• [Instructions for the task] From the entries below, please output exactly the lines starting at the one containing "RFID2 pin MISO: A7 -> B15" and ending at the one containing "TEMP3 pin VCC: 3V3 -> GND", both included.

________

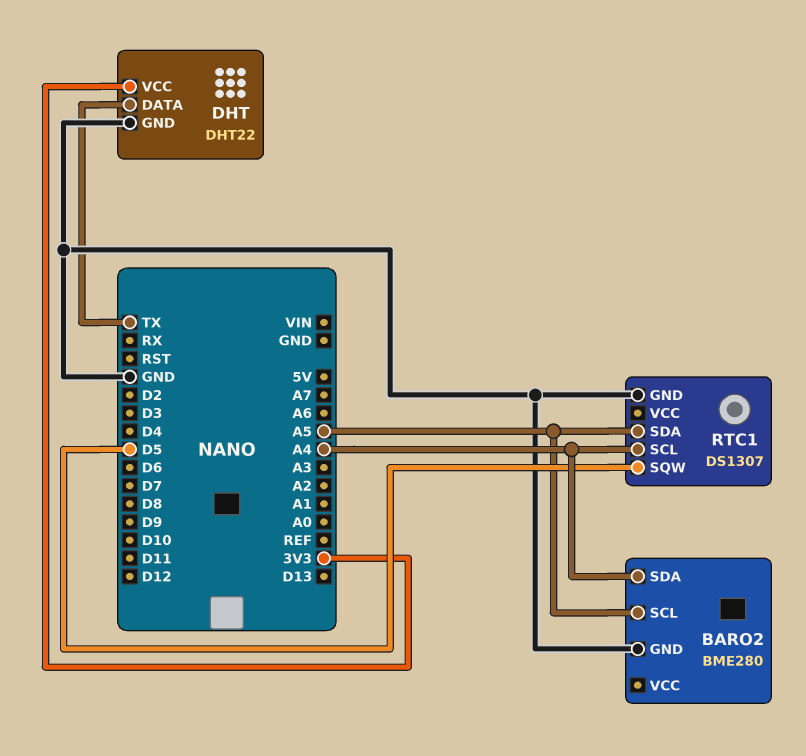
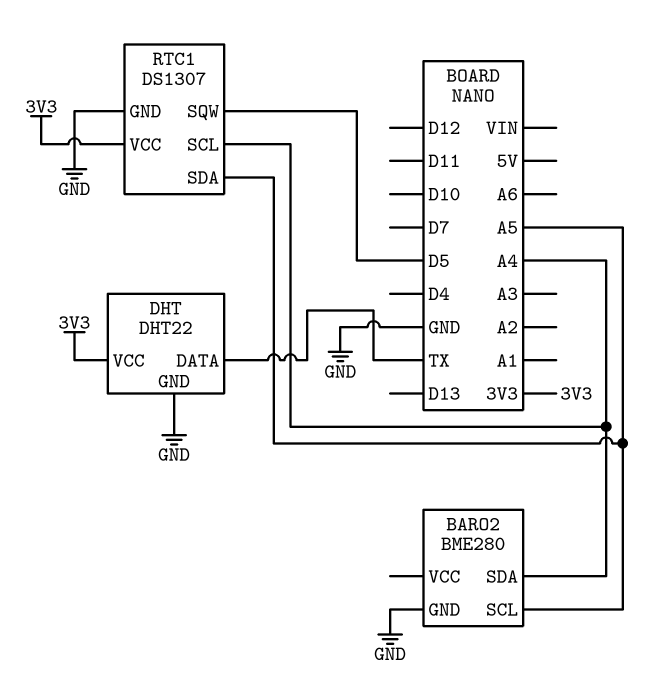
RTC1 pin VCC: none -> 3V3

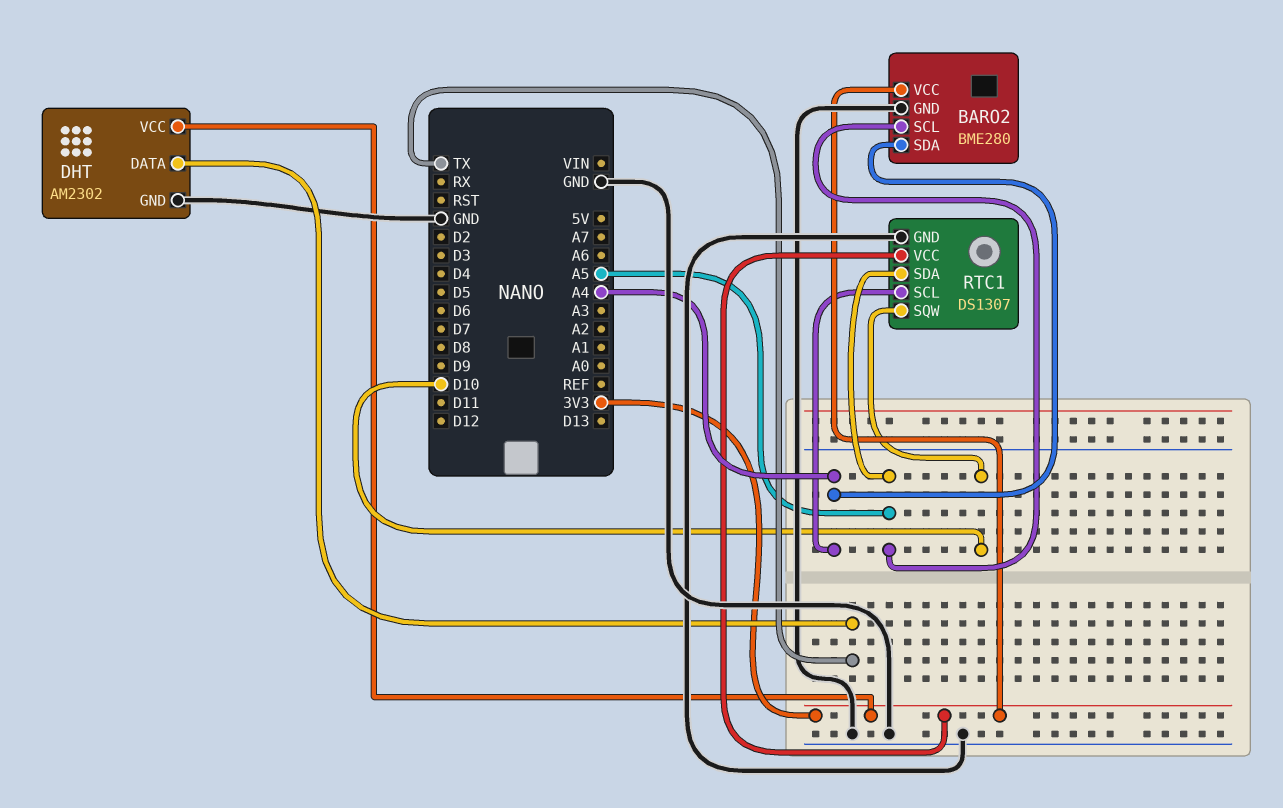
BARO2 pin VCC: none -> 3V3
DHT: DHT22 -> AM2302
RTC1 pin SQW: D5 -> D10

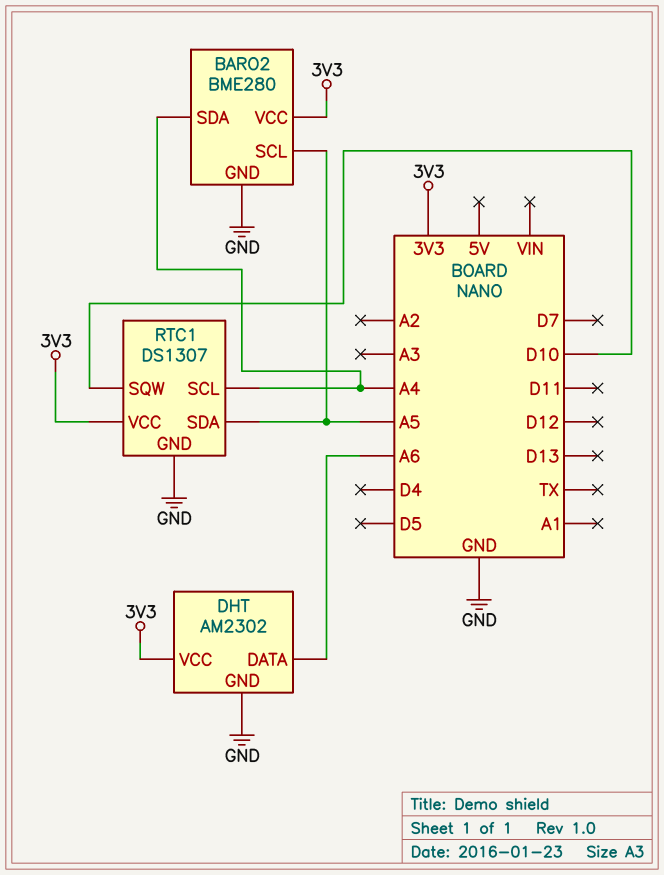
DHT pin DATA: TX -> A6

________

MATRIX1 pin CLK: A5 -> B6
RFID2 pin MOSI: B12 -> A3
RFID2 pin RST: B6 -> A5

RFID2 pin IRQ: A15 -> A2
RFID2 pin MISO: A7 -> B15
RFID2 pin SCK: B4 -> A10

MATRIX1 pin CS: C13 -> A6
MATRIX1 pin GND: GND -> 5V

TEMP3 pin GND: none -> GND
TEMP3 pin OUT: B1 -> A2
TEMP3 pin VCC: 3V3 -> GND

________

• [Exercise response]
RFID2 pin MISO: A7 -> B15
RFID2 pin SCK: B4 -> A10

MATRIX1 pin CS: C13 -> A6
MATRIX1 pin GND: GND -> 5V

TEMP3 pin GND: none -> GND
TEMP3 pin OUT: B1 -> A2
TEMP3 pin VCC: 3V3 -> GND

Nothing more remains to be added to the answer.